+++ MATERIAL TO PROCESS +++

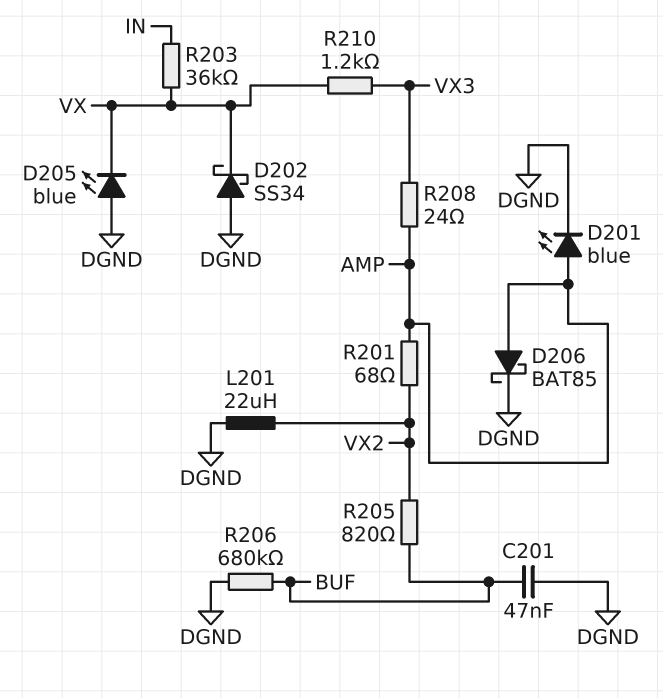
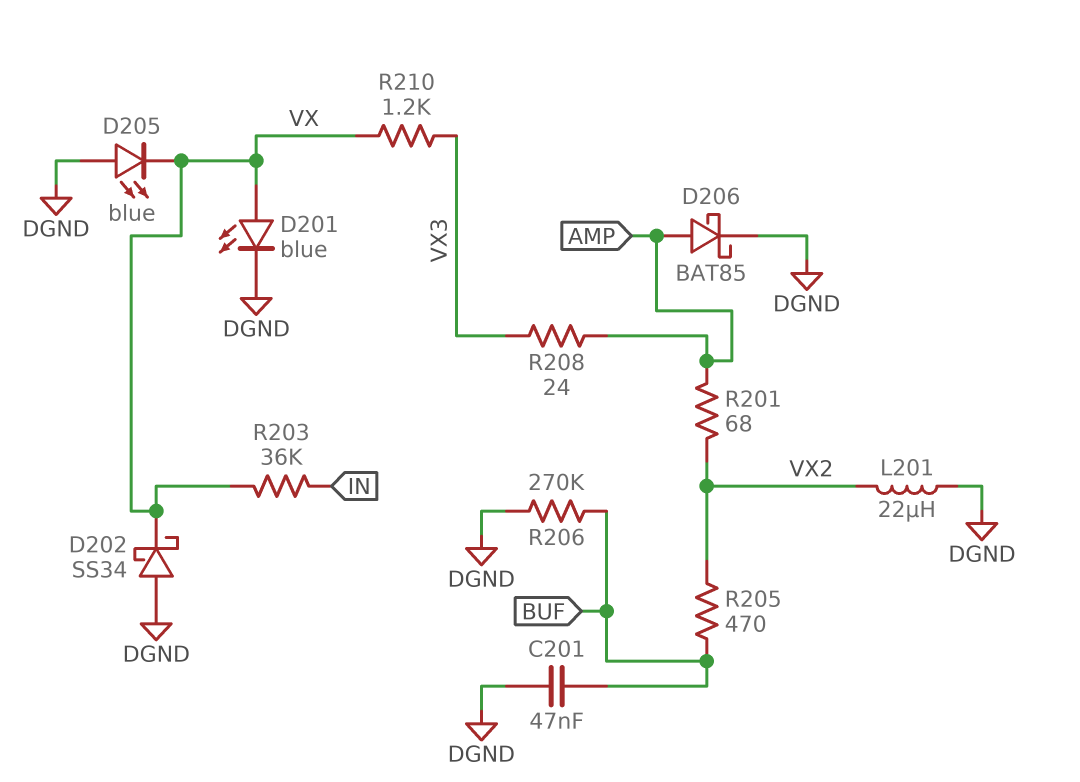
D201: LED blue (A AMP, K DGND) -> LED blue (A VX, K DGND)
R205: 820 (BUF, VX2) -> 470 (BUF, VX2)
R206: 680k (BUF, DGND) -> 270k (BUF, DGND)

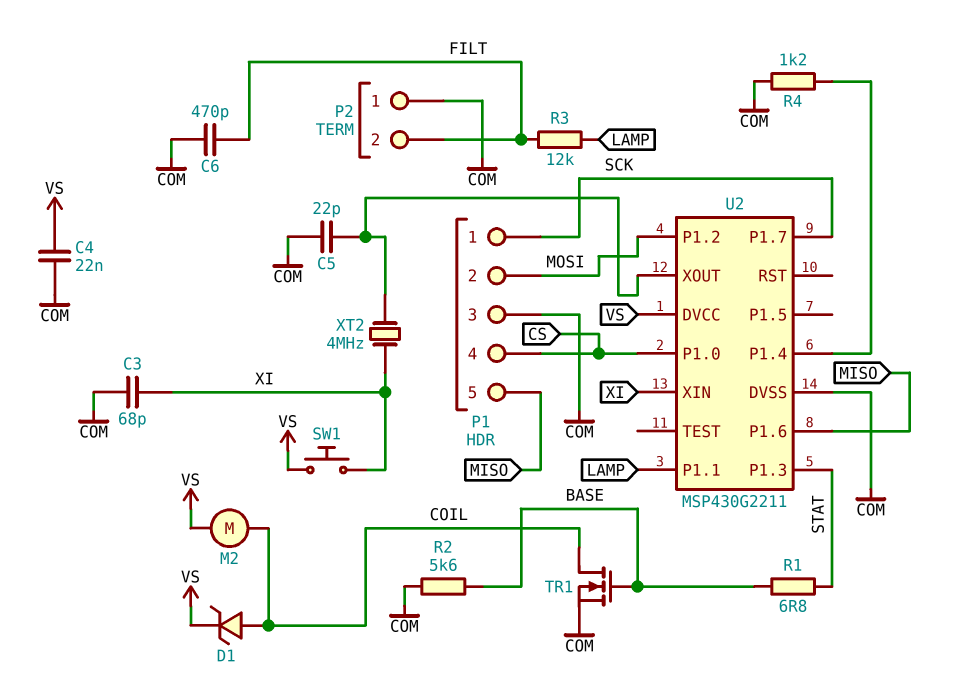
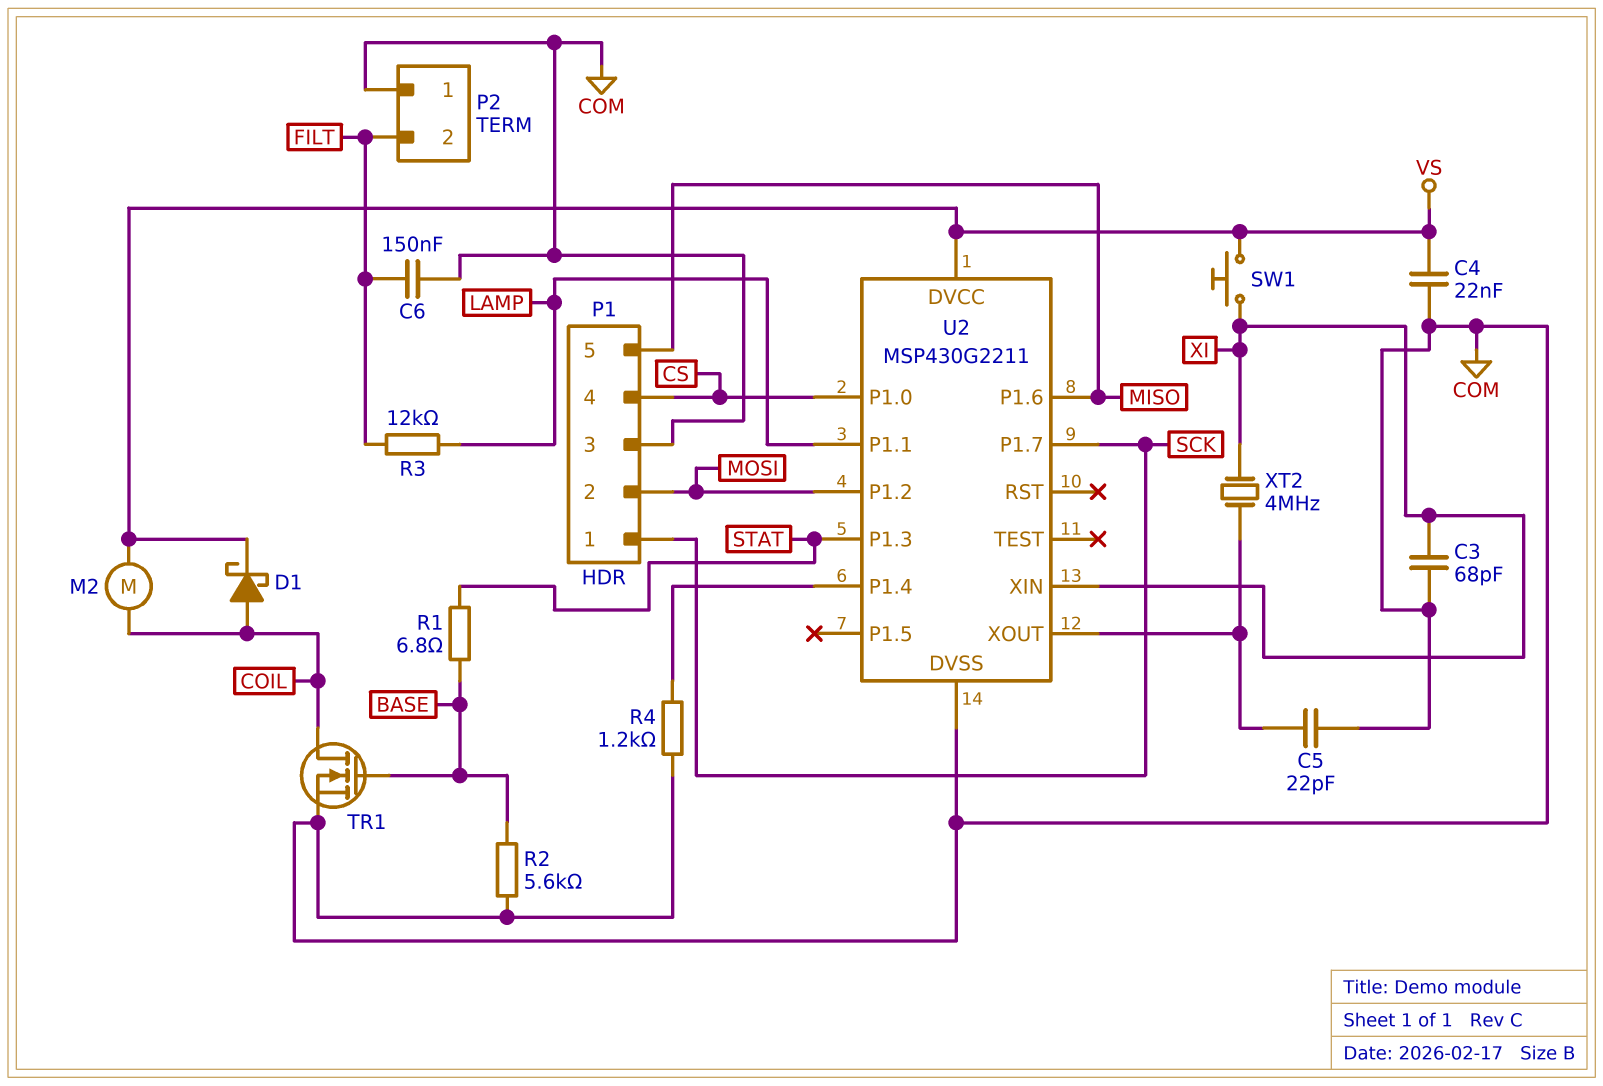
C6: 470pF (COM, FILT) -> 150nF (COM, FILT)
D1: zener (A COIL, K VS) -> schottky (A COIL, K VS)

+++

Could you return all lines from the records that include the word "DGND"?

* _TASK SOLUTION_:
D201: LED blue (A AMP, K DGND) -> LED blue (A VX, K DGND)
R206: 680k (BUF, DGND) -> 270k (BUF, DGND)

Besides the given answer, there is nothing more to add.